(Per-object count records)
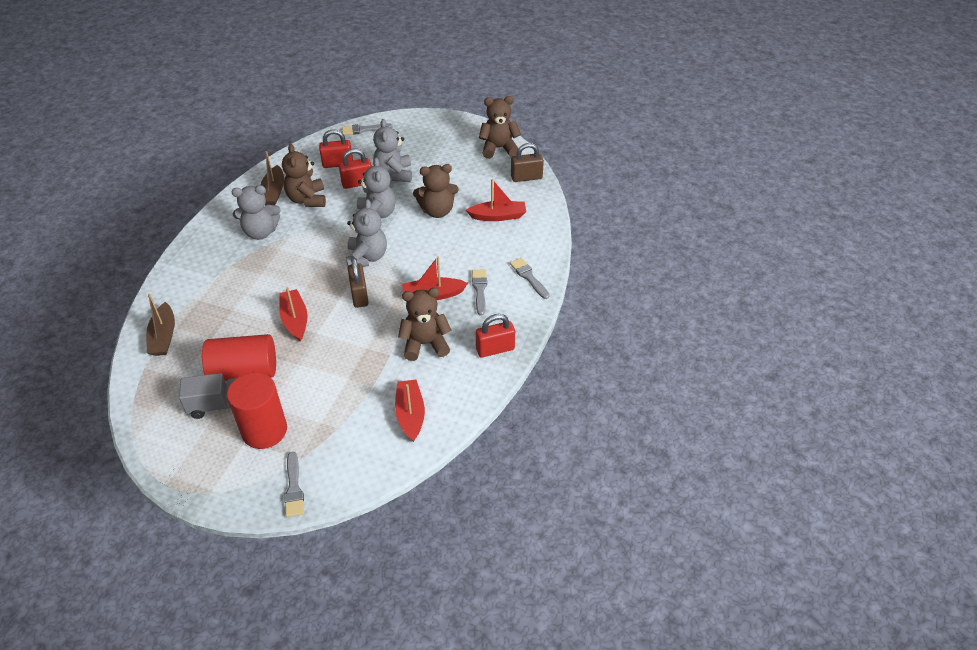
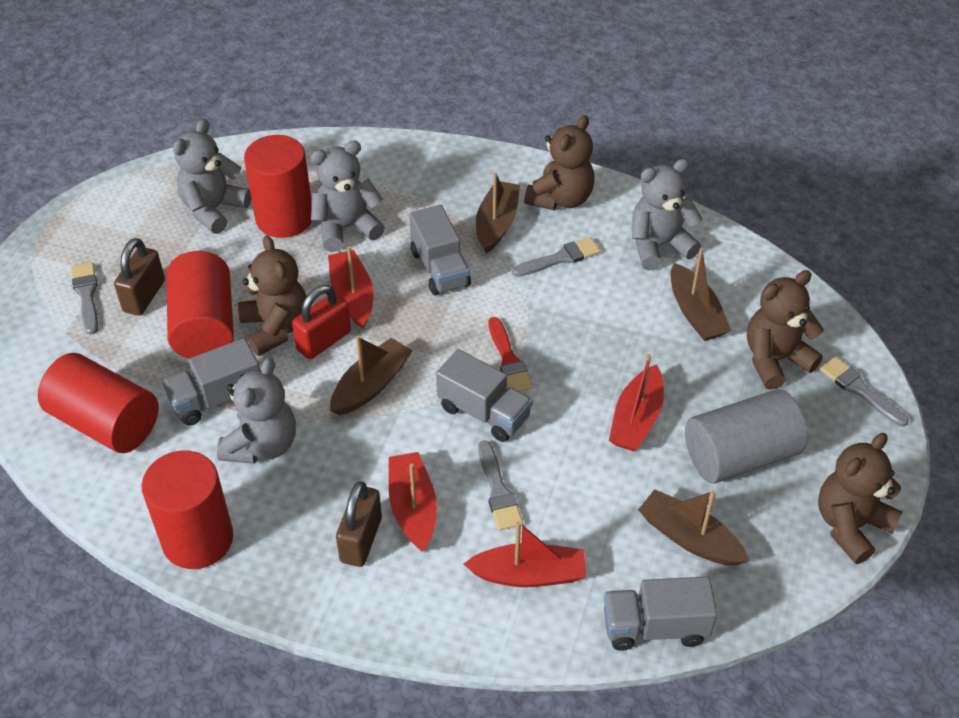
brown boat: [146,294,175,356] [261,151,284,206] = 2 -> [330,336,413,416] [476,173,520,253] [638,489,750,566] [671,248,732,341] = 4
grey cylinder: none = 0 -> [685,389,808,484] = 1
grey truck: [179,373,236,419] = 1 -> [162,338,260,426] [409,205,471,296] [436,349,533,442] [604,577,717,651] = 4
red brush: none = 0 -> [488,317,533,391] = 1
red cylinder: [202,334,276,381] [227,372,287,449] = 2 -> [38,353,159,453] [142,450,233,569] [166,251,234,359] [244,135,312,238] = 4
red padlock: [319,129,353,168] [339,149,372,189] [476,314,515,357] = 3 -> [292,285,351,359] = 1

Work task
The copy you produce must match the entries above exactly, except that it has no pictures.

Written solution
brown boat: [146,294,175,356] [261,151,284,206] = 2 -> [330,336,413,416] [476,173,520,253] [638,489,750,566] [671,248,732,341] = 4
grey cylinder: none = 0 -> [685,389,808,484] = 1
grey truck: [179,373,236,419] = 1 -> [162,338,260,426] [409,205,471,296] [436,349,533,442] [604,577,717,651] = 4
red brush: none = 0 -> [488,317,533,391] = 1
red cylinder: [202,334,276,381] [227,372,287,449] = 2 -> [38,353,159,453] [142,450,233,569] [166,251,234,359] [244,135,312,238] = 4
red padlock: [319,129,353,168] [339,149,372,189] [476,314,515,357] = 3 -> [292,285,351,359] = 1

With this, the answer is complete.